Task statement>
Filter the entries for the word "switch". Copy each line in which it occurs.

_ _ _ _ _

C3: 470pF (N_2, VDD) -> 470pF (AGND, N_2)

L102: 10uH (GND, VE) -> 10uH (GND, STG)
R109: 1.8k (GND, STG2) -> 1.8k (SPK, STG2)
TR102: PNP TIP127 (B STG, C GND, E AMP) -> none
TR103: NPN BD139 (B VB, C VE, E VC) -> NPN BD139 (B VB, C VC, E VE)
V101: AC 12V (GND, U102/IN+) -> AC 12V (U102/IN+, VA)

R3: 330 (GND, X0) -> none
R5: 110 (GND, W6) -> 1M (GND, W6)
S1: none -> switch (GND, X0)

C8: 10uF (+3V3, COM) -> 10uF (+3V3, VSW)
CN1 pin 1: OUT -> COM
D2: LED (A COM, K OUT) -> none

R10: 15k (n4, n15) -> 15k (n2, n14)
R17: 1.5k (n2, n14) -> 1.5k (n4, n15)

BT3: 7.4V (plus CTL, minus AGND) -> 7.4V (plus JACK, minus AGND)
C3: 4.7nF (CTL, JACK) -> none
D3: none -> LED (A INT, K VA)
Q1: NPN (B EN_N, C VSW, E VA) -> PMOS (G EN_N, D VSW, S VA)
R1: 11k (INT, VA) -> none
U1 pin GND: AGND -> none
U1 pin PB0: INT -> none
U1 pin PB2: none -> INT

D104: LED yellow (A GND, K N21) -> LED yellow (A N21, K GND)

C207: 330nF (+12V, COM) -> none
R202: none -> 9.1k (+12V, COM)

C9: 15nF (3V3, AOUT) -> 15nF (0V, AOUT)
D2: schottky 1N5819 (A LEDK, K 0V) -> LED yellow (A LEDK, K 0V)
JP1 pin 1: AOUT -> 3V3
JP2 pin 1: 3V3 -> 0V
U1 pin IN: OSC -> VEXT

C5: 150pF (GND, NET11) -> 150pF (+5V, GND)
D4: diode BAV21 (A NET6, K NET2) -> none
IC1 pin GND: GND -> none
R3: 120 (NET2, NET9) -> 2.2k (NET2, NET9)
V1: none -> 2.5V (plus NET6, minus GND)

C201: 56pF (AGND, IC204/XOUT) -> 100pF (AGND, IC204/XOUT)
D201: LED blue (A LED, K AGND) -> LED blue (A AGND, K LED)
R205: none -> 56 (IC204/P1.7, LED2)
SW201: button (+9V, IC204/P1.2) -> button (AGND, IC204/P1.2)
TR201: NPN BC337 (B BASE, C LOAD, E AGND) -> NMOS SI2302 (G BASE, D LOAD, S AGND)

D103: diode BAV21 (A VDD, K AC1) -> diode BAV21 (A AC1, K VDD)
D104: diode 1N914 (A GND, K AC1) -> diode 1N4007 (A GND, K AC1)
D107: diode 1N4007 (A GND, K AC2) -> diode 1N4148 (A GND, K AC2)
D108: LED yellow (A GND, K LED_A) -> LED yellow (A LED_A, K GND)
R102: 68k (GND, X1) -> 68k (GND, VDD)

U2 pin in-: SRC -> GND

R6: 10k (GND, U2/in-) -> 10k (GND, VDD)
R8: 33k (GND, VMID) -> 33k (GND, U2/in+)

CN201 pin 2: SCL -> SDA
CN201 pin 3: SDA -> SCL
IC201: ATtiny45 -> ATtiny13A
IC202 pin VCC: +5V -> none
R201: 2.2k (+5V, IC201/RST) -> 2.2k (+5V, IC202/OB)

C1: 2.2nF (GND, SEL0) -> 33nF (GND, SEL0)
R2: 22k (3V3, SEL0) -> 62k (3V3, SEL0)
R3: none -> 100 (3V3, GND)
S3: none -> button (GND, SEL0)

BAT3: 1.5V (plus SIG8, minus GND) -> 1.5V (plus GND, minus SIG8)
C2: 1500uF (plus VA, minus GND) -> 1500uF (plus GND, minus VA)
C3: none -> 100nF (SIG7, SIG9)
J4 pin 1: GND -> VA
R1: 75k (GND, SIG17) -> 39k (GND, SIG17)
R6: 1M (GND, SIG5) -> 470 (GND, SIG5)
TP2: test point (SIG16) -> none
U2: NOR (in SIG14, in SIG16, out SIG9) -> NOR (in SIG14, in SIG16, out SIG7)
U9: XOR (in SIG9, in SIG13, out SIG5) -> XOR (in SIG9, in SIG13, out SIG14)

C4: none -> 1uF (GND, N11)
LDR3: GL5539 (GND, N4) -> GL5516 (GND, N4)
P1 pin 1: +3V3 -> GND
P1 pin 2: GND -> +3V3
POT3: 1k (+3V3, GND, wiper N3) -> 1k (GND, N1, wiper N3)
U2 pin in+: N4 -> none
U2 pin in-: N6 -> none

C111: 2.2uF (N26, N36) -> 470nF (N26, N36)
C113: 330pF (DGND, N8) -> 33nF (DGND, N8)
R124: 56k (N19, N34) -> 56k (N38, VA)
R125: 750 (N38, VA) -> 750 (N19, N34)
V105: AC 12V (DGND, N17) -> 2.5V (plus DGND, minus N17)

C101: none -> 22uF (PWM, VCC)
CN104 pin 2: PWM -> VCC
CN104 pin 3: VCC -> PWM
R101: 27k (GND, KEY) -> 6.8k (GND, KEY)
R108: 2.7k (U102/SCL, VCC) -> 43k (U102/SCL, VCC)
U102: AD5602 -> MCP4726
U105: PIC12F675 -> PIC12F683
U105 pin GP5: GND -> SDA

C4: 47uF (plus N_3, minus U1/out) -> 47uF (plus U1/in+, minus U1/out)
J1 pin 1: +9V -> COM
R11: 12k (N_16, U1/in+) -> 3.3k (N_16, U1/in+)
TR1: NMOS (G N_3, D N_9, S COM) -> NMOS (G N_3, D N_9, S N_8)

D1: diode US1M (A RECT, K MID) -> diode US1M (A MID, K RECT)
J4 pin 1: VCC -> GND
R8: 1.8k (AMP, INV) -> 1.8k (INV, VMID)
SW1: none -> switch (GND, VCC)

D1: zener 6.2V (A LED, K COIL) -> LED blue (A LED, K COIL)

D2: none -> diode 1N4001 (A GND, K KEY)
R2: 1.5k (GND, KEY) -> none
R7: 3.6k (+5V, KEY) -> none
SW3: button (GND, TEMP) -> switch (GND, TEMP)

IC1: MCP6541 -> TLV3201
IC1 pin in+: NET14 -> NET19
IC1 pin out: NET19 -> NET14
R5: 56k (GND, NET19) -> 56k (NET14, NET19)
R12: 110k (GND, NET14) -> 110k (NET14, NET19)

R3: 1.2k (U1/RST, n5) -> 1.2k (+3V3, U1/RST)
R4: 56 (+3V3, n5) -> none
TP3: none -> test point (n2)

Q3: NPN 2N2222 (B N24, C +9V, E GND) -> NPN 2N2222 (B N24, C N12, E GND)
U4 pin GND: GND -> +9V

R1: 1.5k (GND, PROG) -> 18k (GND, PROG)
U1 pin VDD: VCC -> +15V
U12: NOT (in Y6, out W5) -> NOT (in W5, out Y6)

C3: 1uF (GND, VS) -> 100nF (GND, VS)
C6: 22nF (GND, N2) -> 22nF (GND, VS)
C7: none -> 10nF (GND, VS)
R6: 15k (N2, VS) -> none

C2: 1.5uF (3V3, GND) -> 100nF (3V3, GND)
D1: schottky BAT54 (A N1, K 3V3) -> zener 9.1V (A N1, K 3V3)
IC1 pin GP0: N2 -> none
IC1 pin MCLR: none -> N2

_ _ _ _ _

Response below>
S1: none -> switch (GND, X0)
SW1: none -> switch (GND, VCC)
SW3: button (GND, TEMP) -> switch (GND, TEMP)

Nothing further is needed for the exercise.